- WHAT NEEDS TO BE DONE
From the entries below, copy out all lines holding "violet".

- RECORDS SUPPLIED

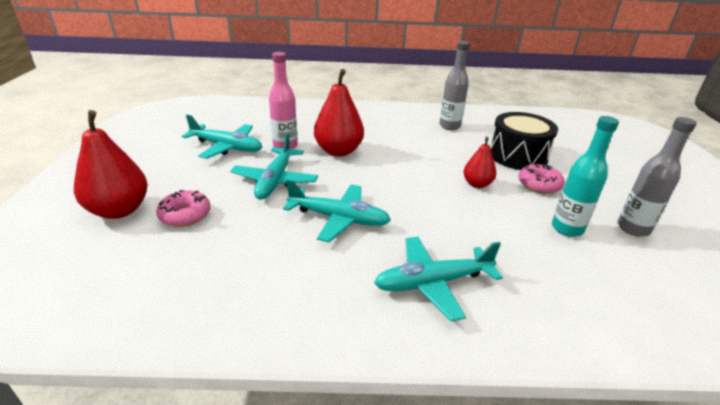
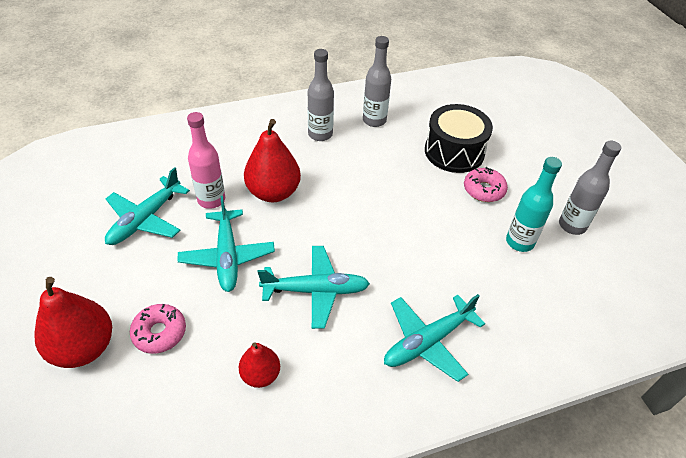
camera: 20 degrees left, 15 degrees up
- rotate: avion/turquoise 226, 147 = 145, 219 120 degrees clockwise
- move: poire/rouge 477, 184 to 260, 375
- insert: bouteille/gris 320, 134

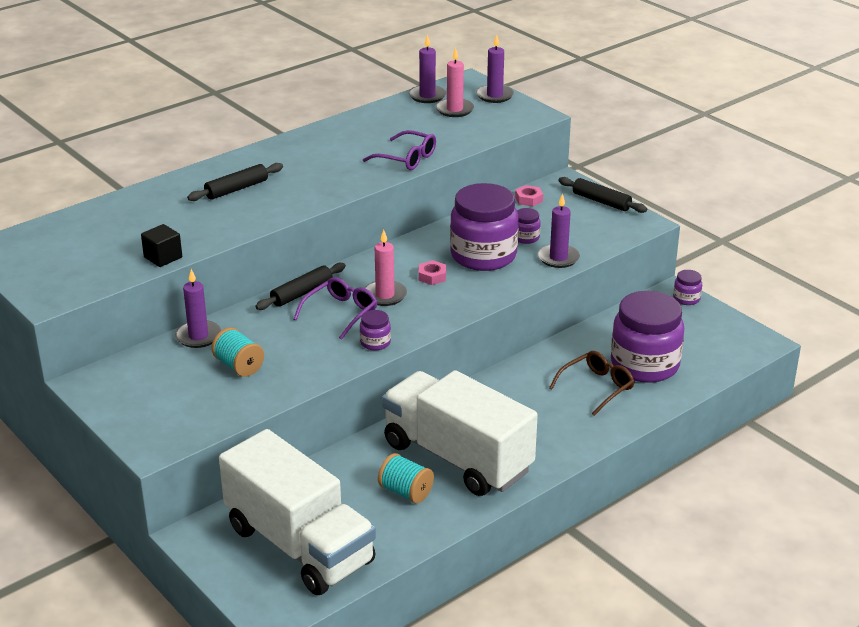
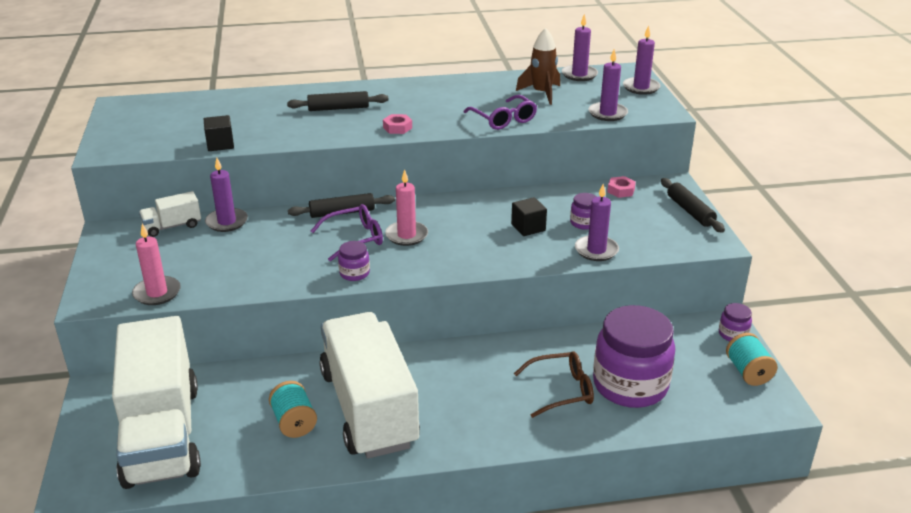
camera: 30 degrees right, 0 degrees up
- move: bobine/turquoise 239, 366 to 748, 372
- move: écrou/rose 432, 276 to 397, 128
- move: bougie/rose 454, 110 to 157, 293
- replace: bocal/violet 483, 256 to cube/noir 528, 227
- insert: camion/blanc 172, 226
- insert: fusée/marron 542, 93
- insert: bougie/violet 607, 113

- EXERCISE RESPONSE
- replace: bocal/violet 483, 256 to cube/noir 528, 227
- insert: bougie/violet 607, 113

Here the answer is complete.